Copy out every line of the material below that contains the string "snow", treating uppercase and lowercase letters as different.

-- begin Extracted records --

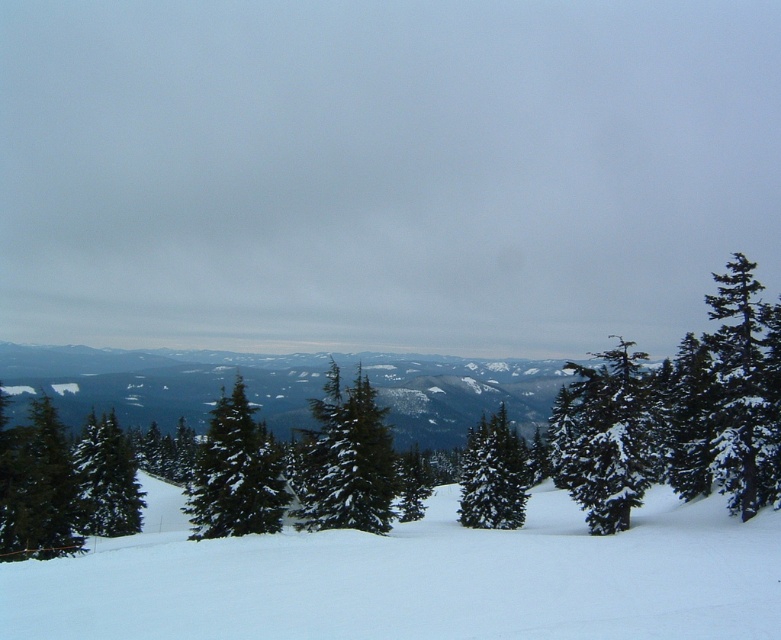
Image resolution: width=781 pixels, height=640 pixels. Describe the element at coordinates (105, 480) in the screenshot. I see `green matte evergreen at left` at that location.

Who is higher up, green matte evergreen at left or green matte tree at center?

green matte evergreen at left is above.

Is point (123, 504) farther from viewer compared to point (487, 465)?

Yes.

This screenshot has width=781, height=640. Identify the location of green matte evergreen at left. (105, 480).

Is green matte tree at lower left thinner than green matte tree at center?

Correct, green matte tree at lower left's width is less than green matte tree at center's.

Locate an element on the screen. green matte tree at lower left is located at coordinates (36, 486).

You are a GUI agent. You are given a task and a screenshot of the screen. Output one action in this format:
    pyautogui.click(x=<x>, y=<y>)
    Task: Click on the green matte tree at lower left
    
    Given the screenshot: What is the action you would take?
    pyautogui.click(x=36, y=486)

Between snow-covered evergreen tree at center and green matte tree at center, which one is positioned lower?

Positioned lower is green matte tree at center.

Is point (332, 360) positioned in front of point (462, 467)?

No, (332, 360) is behind (462, 467).

At what (x,y) coordinates should I click in order to perform the action: click on snow-covered evergreen tree at center. Please return your answer as a coordinate pair (x, y). Looking at the image, I should click on (348, 460).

-- end Extracted records --

### Response to the exercise
Between snow-covered evergreen tree at center and green matte tree at center, which one is positioned lower?
At what (x,y) coordinates should I click in order to perform the action: click on snow-covered evergreen tree at center. Please return your answer as a coordinate pair (x, y). Looking at the image, I should click on (348, 460).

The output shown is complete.